§ **WORKING DATA**:

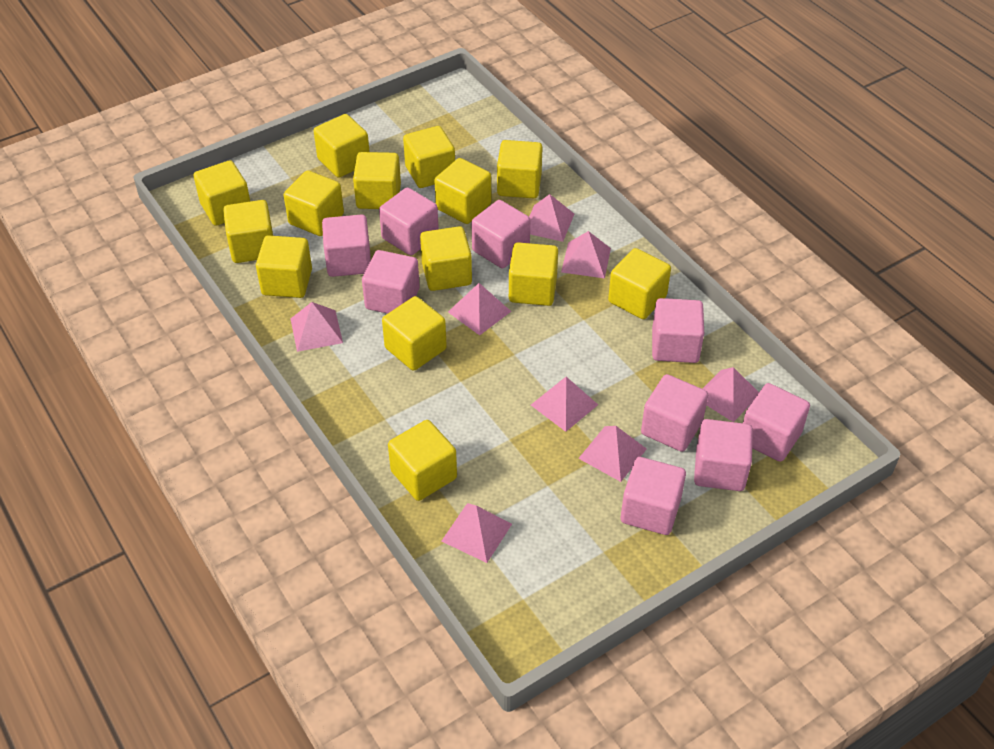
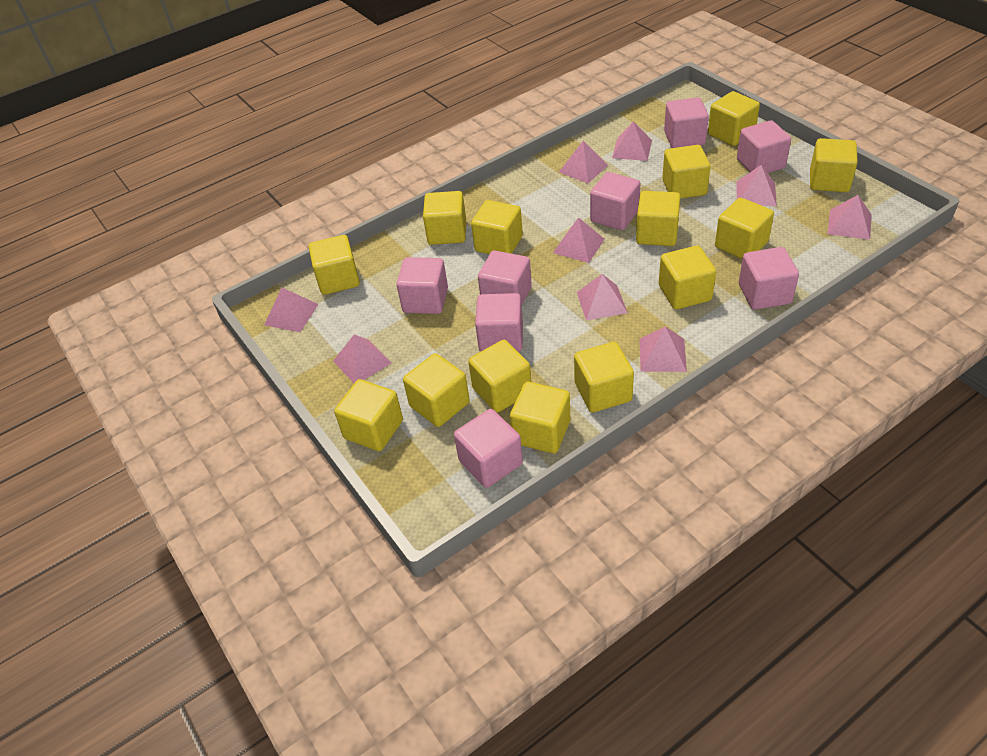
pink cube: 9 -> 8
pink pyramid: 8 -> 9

...

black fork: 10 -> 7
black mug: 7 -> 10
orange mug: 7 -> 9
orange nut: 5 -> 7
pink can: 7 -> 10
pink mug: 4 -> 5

...

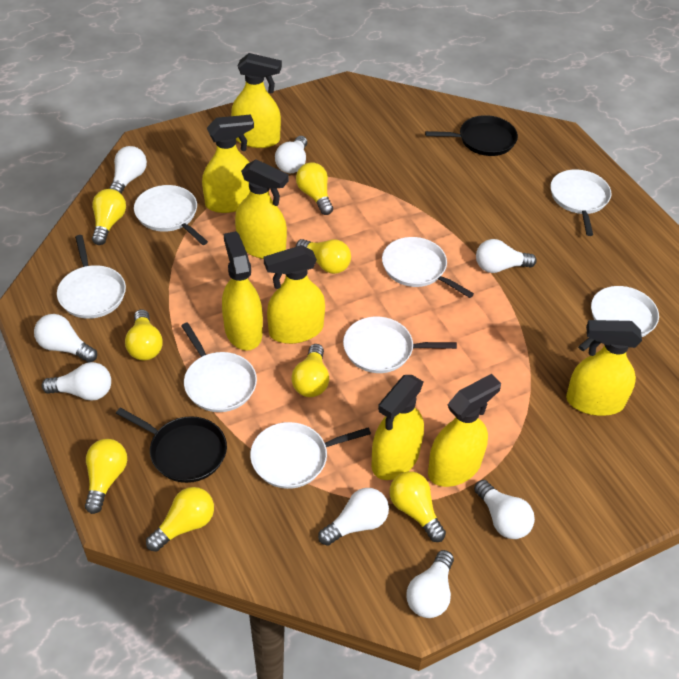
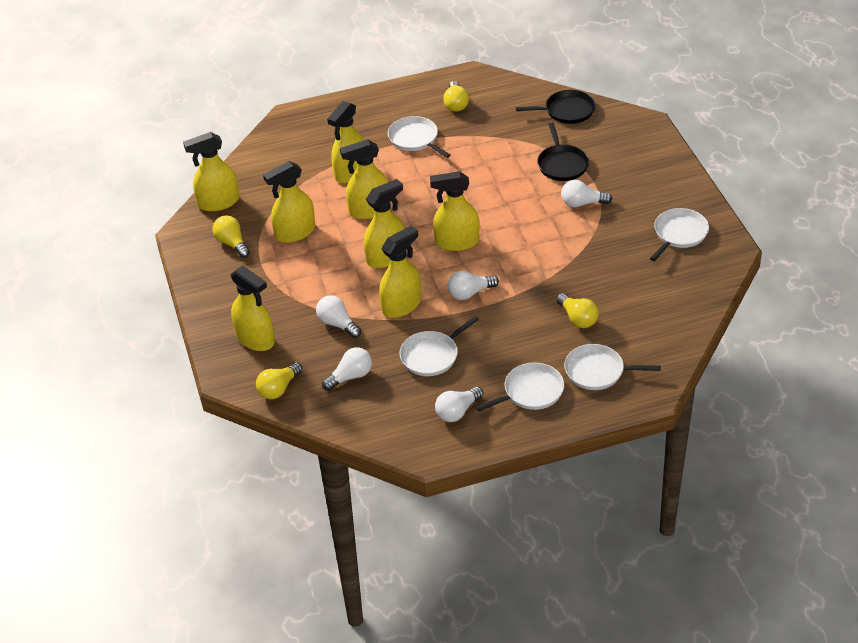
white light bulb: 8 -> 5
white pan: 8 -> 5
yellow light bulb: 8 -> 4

§ **PROBLEM REQUIREMENTS**:
The exact lines of the material above starting at the one that contains "black mug: 7 -> 10" and ending at the one that contains "pink mug: 4 -> 5" are what to retype; leave out everything else.

§ **ANSWER TO THIS TASK**:
black mug: 7 -> 10
orange mug: 7 -> 9
orange nut: 5 -> 7
pink can: 7 -> 10
pink mug: 4 -> 5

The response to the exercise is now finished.